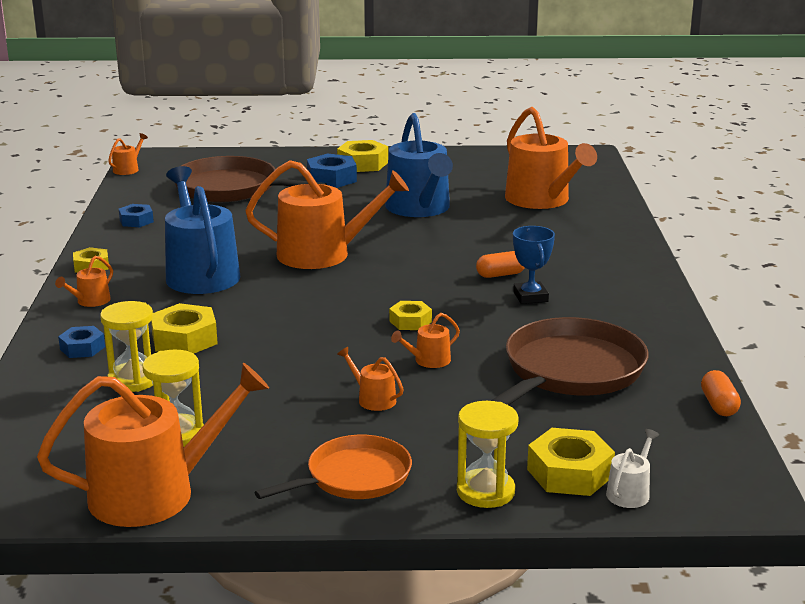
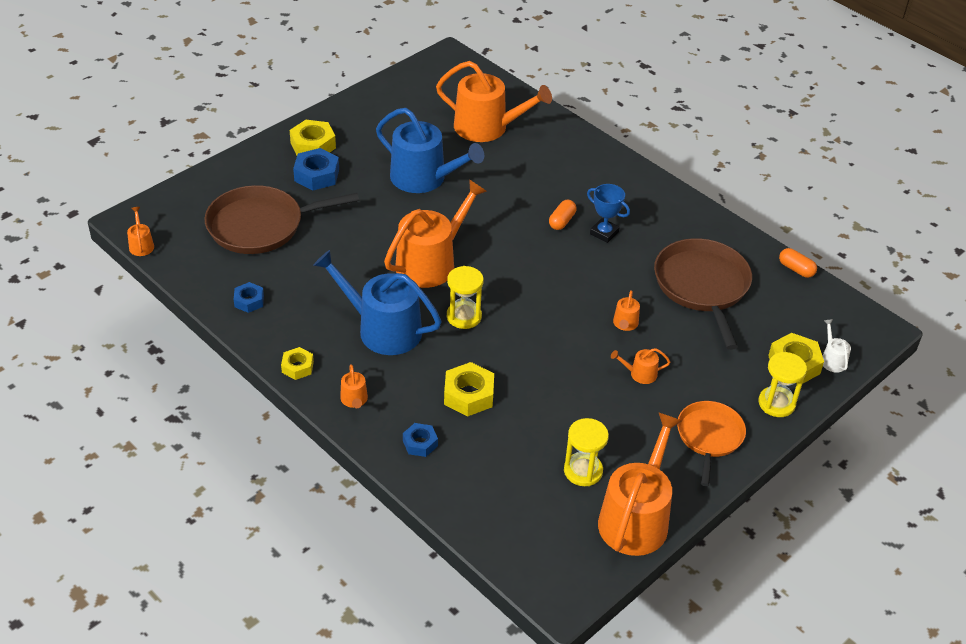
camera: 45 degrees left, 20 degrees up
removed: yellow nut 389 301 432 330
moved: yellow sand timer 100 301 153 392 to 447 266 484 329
* * *
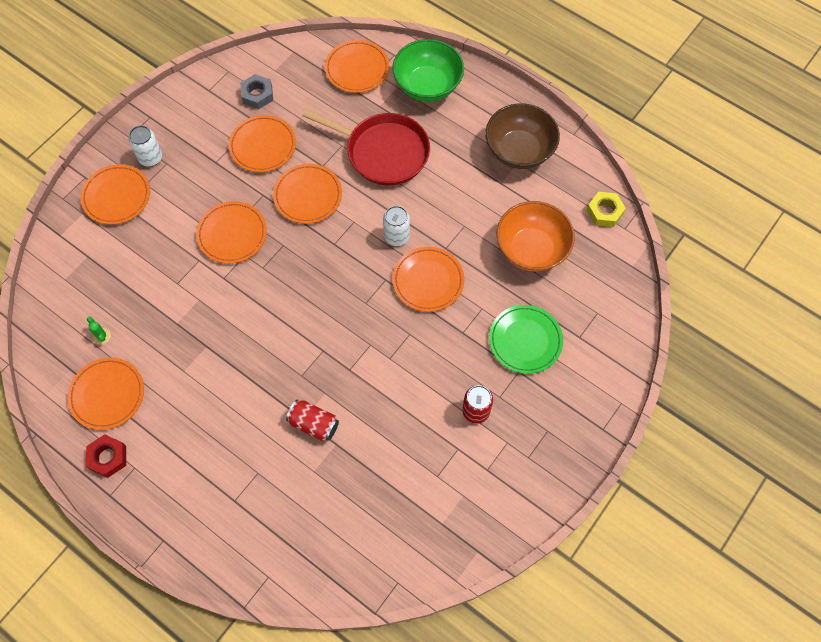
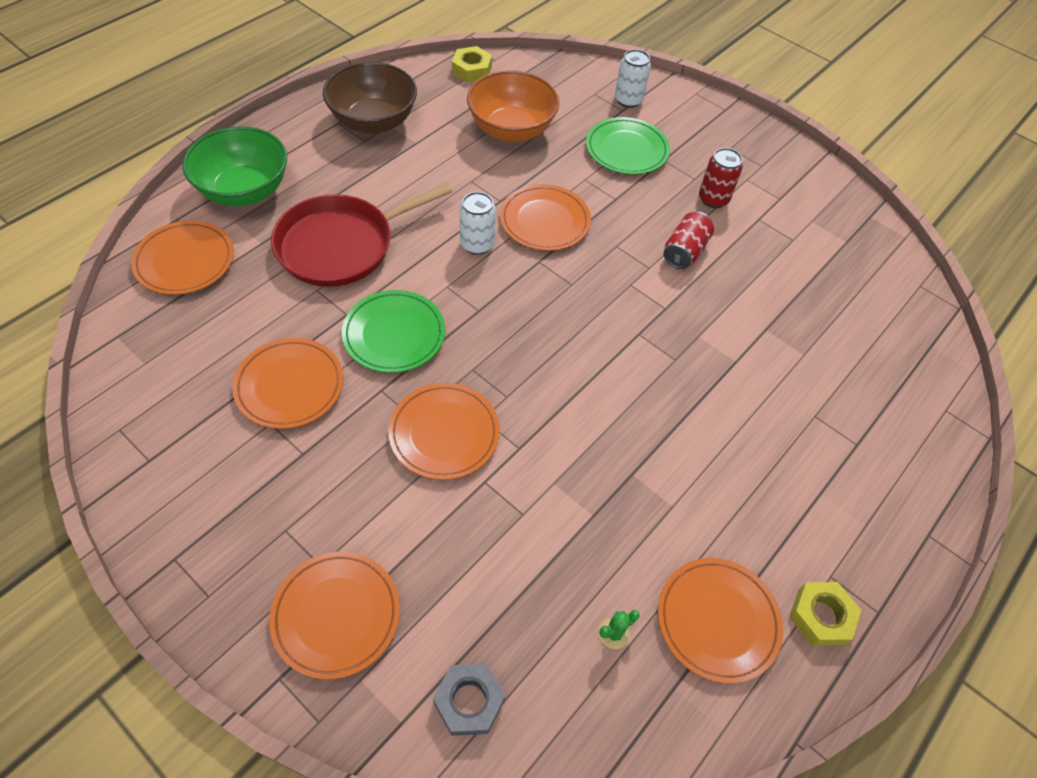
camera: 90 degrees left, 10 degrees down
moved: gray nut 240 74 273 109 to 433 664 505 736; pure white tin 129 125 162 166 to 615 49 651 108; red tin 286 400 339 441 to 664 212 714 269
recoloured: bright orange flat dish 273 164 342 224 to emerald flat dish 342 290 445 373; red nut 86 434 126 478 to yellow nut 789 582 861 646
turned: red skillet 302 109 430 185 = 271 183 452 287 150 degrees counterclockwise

:: TASK REQUIREMENTS ::
Copy each line of the listing that contains "left".

:: REPLY TO THE EXERCISE ::
camera: 45 degrees left, 20 degrees up
camera: 90 degrees left, 10 degrees down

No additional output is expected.